*RECORD SET*:
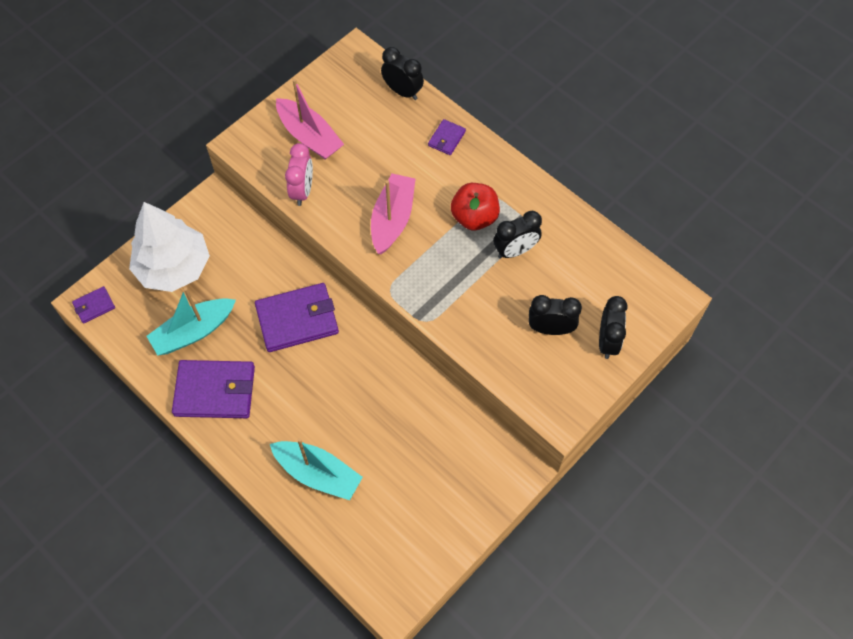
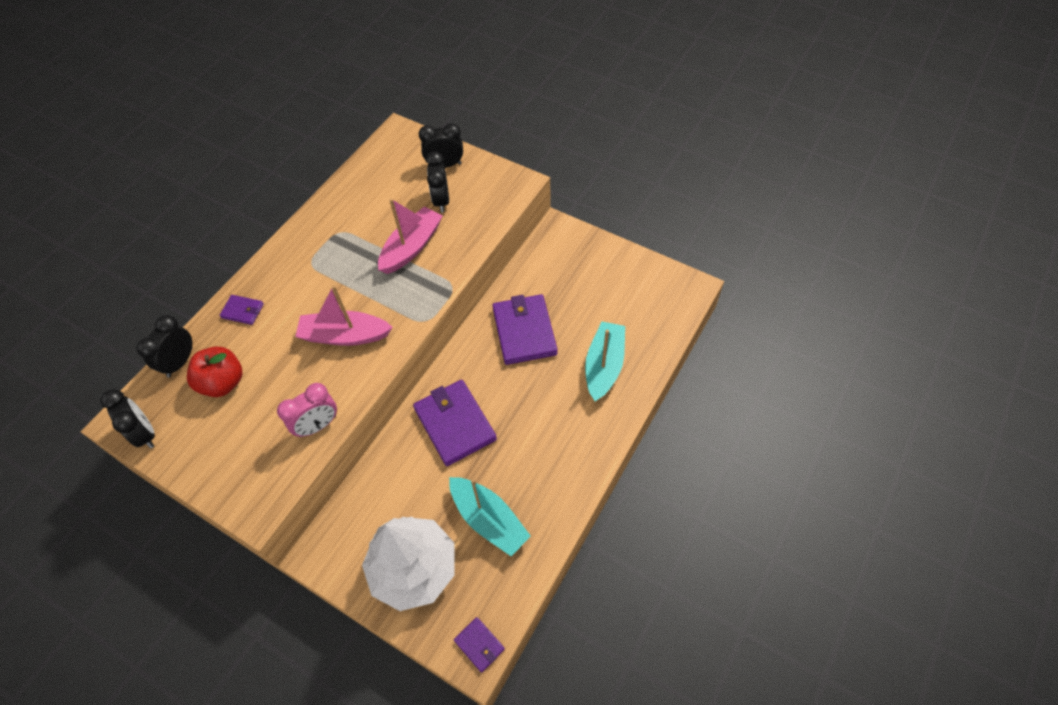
camera: 100 degrees left, 5 degrees down
purple wallet [172,360,255,418] -> purple wallet moved to [492,294,558,365]
pink boat [276,79,344,159] -> pink boat moved to [378,199,443,274]
pink clock [285,143,313,206] -> pink clock turned 150 degrees clockwise [277,383,337,437]
red apple [451,183,500,230] -> red apple moved to [187,347,242,397]
black clock [493,211,542,259] -> black clock moved to [101,389,155,449]

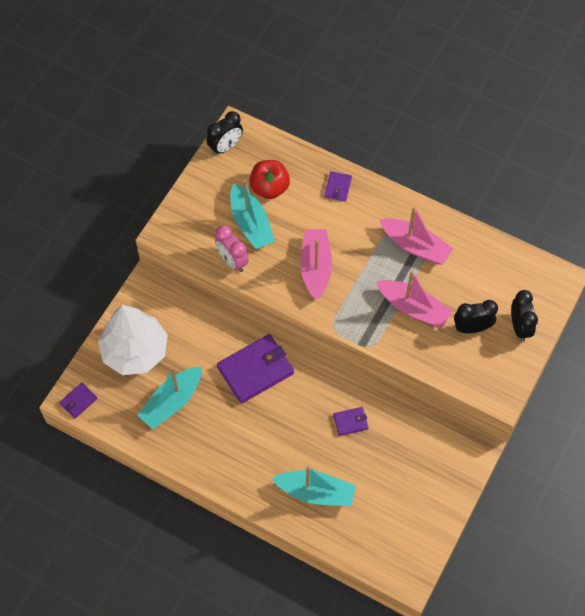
camera: 85 degrees right, 5 degrees up
black clock [136,315,193,378] -> none
purple wallet [492,294,558,365] -> purple wallet [333,407,369,436], size x0.48
none -> turquoise boat [230,180,275,249]
none -> pink boat [379,206,454,264]

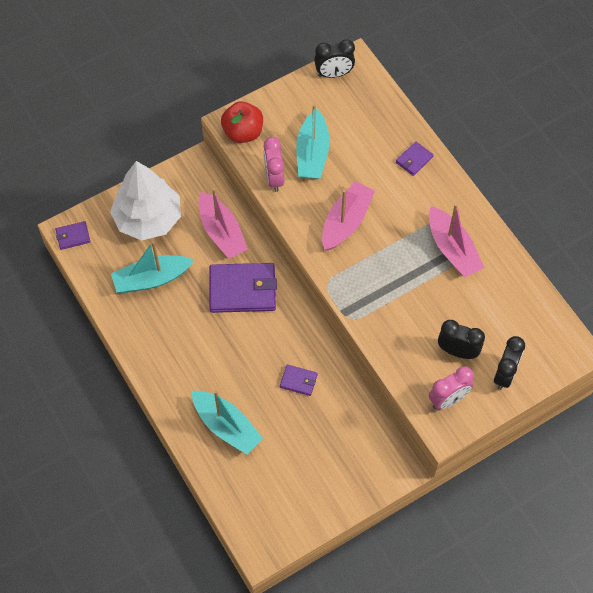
camera: 30 degrees right, 0 degrees up
red apple [249,160,290,199] -> red apple moved to [221,101,263,143]
pink boat [376,270,452,328] -> pink boat moved to [199,188,248,259]
none -> pink clock [429,367,474,409]

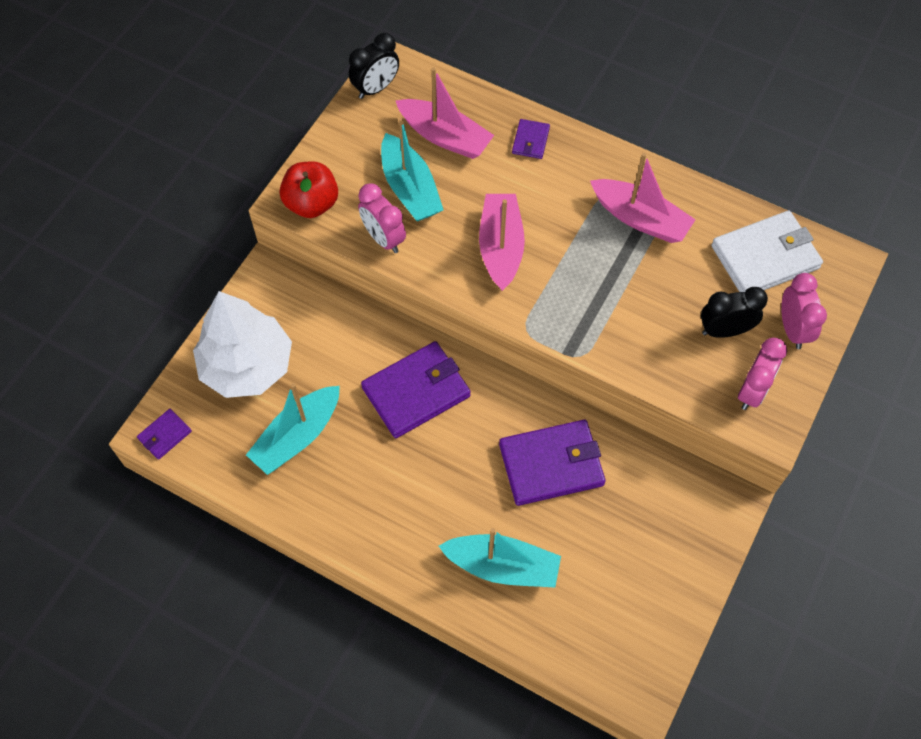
camera: 30 degrees left, 0 degrees up
pink boat [199,188,248,259] -> pink boat moved to [396,67,494,159]
purple wallet [280,365,318,396] -> purple wallet [499,420,606,506], size x2.08
black clock [494,336,525,390] -> pink clock [781,273,827,349]
none -> white wallet [711,211,823,292]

*BRIEF*:
Word for word, return the material above, but drop the pictures.

*EXERCISE SOLUTION*:
camera: 100 degrees left, 5 degrees down
purple wallet [172,360,255,418] -> purple wallet moved to [492,294,558,365]
pink boat [276,79,344,159] -> pink boat moved to [378,199,443,274]
pink clock [285,143,313,206] -> pink clock turned 150 degrees clockwise [277,383,337,437]
red apple [451,183,500,230] -> red apple moved to [187,347,242,397]
black clock [493,211,542,259] -> black clock moved to [101,389,155,449]

camera: 85 degrees right, 5 degrees up
black clock [136,315,193,378] -> none
purple wallet [492,294,558,365] -> purple wallet [333,407,369,436], size x0.48
none -> turquoise boat [230,180,275,249]
none -> pink boat [379,206,454,264]

camera: 30 degrees right, 0 degrees up
red apple [249,160,290,199] -> red apple moved to [221,101,263,143]
pink boat [376,270,452,328] -> pink boat moved to [199,188,248,259]
none -> pink clock [429,367,474,409]

camera: 30 degrees left, 0 degrees up
pink boat [199,188,248,259] -> pink boat moved to [396,67,494,159]
purple wallet [280,365,318,396] -> purple wallet [499,420,606,506], size x2.08
black clock [494,336,525,390] -> pink clock [781,273,827,349]
none -> white wallet [711,211,823,292]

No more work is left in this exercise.